Work request — Copy every record word for word.

Items from a data source

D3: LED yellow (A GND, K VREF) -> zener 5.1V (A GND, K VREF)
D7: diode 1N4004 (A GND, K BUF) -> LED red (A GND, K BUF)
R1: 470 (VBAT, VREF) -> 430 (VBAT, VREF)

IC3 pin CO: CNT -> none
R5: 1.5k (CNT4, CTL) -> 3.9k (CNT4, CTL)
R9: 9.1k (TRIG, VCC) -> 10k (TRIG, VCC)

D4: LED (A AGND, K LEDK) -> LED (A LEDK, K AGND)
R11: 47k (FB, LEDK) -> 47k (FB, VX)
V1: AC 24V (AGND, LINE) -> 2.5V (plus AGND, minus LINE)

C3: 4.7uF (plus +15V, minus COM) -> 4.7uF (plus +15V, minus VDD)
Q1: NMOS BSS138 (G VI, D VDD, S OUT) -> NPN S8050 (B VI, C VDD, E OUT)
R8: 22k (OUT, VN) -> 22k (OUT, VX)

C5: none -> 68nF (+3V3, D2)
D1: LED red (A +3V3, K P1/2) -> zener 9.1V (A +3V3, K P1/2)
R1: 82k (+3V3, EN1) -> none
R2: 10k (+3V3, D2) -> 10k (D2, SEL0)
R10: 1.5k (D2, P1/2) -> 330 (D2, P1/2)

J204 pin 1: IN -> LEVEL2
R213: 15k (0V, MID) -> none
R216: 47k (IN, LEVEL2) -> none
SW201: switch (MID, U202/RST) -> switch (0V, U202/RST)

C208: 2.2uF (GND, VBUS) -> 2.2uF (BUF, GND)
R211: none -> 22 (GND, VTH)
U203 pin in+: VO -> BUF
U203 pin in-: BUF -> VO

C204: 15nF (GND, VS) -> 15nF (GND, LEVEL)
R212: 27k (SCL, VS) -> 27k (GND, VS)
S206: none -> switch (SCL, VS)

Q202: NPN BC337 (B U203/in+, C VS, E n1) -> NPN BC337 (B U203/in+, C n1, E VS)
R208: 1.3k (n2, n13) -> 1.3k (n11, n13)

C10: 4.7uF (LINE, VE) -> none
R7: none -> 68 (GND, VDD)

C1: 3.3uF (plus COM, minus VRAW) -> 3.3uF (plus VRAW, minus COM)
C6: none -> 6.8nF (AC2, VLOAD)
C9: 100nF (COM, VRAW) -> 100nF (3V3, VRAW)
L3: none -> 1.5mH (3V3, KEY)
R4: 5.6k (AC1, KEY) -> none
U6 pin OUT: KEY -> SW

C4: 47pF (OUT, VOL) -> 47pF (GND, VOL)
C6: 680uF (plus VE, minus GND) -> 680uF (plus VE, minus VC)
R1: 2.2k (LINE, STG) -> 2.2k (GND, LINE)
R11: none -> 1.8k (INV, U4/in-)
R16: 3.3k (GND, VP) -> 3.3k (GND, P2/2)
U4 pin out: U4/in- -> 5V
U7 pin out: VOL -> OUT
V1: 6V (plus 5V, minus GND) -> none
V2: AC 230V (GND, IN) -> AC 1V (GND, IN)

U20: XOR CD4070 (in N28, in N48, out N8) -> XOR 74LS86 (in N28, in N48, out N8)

Task answer —
D3: LED yellow (A GND, K VREF) -> zener 5.1V (A GND, K VREF)
D7: diode 1N4004 (A GND, K BUF) -> LED red (A GND, K BUF)
R1: 470 (VBAT, VREF) -> 430 (VBAT, VREF)

IC3 pin CO: CNT -> none
R5: 1.5k (CNT4, CTL) -> 3.9k (CNT4, CTL)
R9: 9.1k (TRIG, VCC) -> 10k (TRIG, VCC)

D4: LED (A AGND, K LEDK) -> LED (A LEDK, K AGND)
R11: 47k (FB, LEDK) -> 47k (FB, VX)
V1: AC 24V (AGND, LINE) -> 2.5V (plus AGND, minus LINE)

C3: 4.7uF (plus +15V, minus COM) -> 4.7uF (plus +15V, minus VDD)
Q1: NMOS BSS138 (G VI, D VDD, S OUT) -> NPN S8050 (B VI, C VDD, E OUT)
R8: 22k (OUT, VN) -> 22k (OUT, VX)

C5: none -> 68nF (+3V3, D2)
D1: LED red (A +3V3, K P1/2) -> zener 9.1V (A +3V3, K P1/2)
R1: 82k (+3V3, EN1) -> none
R2: 10k (+3V3, D2) -> 10k (D2, SEL0)
R10: 1.5k (D2, P1/2) -> 330 (D2, P1/2)

J204 pin 1: IN -> LEVEL2
R213: 15k (0V, MID) -> none
R216: 47k (IN, LEVEL2) -> none
SW201: switch (MID, U202/RST) -> switch (0V, U202/RST)

C208: 2.2uF (GND, VBUS) -> 2.2uF (BUF, GND)
R211: none -> 22 (GND, VTH)
U203 pin in+: VO -> BUF
U203 pin in-: BUF -> VO

C204: 15nF (GND, VS) -> 15nF (GND, LEVEL)
R212: 27k (SCL, VS) -> 27k (GND, VS)
S206: none -> switch (SCL, VS)

Q202: NPN BC337 (B U203/in+, C VS, E n1) -> NPN BC337 (B U203/in+, C n1, E VS)
R208: 1.3k (n2, n13) -> 1.3k (n11, n13)

C10: 4.7uF (LINE, VE) -> none
R7: none -> 68 (GND, VDD)

C1: 3.3uF (plus COM, minus VRAW) -> 3.3uF (plus VRAW, minus COM)
C6: none -> 6.8nF (AC2, VLOAD)
C9: 100nF (COM, VRAW) -> 100nF (3V3, VRAW)
L3: none -> 1.5mH (3V3, KEY)
R4: 5.6k (AC1, KEY) -> none
U6 pin OUT: KEY -> SW

C4: 47pF (OUT, VOL) -> 47pF (GND, VOL)
C6: 680uF (plus VE, minus GND) -> 680uF (plus VE, minus VC)
R1: 2.2k (LINE, STG) -> 2.2k (GND, LINE)
R11: none -> 1.8k (INV, U4/in-)
R16: 3.3k (GND, VP) -> 3.3k (GND, P2/2)
U4 pin out: U4/in- -> 5V
U7 pin out: VOL -> OUT
V1: 6V (plus 5V, minus GND) -> none
V2: AC 230V (GND, IN) -> AC 1V (GND, IN)

U20: XOR CD4070 (in N28, in N48, out N8) -> XOR 74LS86 (in N28, in N48, out N8)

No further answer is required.